**TASK GOAL**
Render the data from the line containing "pink L-shape: rotated" through the line containing "red hexagon: moved 2 px left" as a numbered list, skipping blank lines and leaving out the pictures.

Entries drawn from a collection
+ + + + +
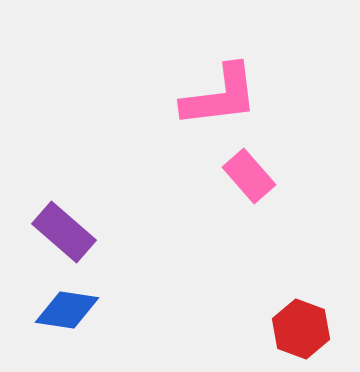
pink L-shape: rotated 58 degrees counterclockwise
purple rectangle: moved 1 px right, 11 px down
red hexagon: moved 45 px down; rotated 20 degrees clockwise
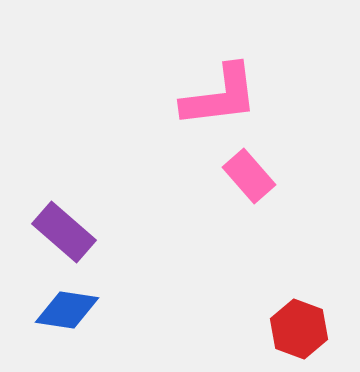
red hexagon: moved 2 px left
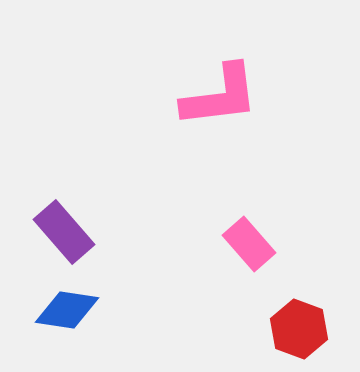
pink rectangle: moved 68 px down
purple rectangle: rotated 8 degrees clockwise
+ + + + +
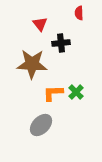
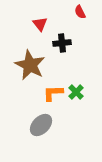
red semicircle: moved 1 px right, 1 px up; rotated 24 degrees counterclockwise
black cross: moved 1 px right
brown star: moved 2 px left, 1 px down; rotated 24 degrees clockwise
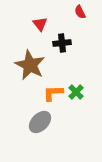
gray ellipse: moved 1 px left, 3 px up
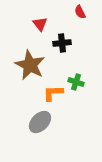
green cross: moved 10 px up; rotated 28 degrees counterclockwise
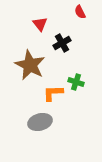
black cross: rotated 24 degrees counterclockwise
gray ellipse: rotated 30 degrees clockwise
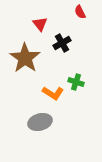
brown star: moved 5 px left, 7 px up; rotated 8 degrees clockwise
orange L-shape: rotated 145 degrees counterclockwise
+ + + + +
**TASK RESULT**
1. pink L-shape: rotated 58 degrees counterclockwise
2. purple rectangle: moved 1 px right, 11 px down
3. red hexagon: moved 45 px down; rotated 20 degrees clockwise
4. red hexagon: moved 2 px left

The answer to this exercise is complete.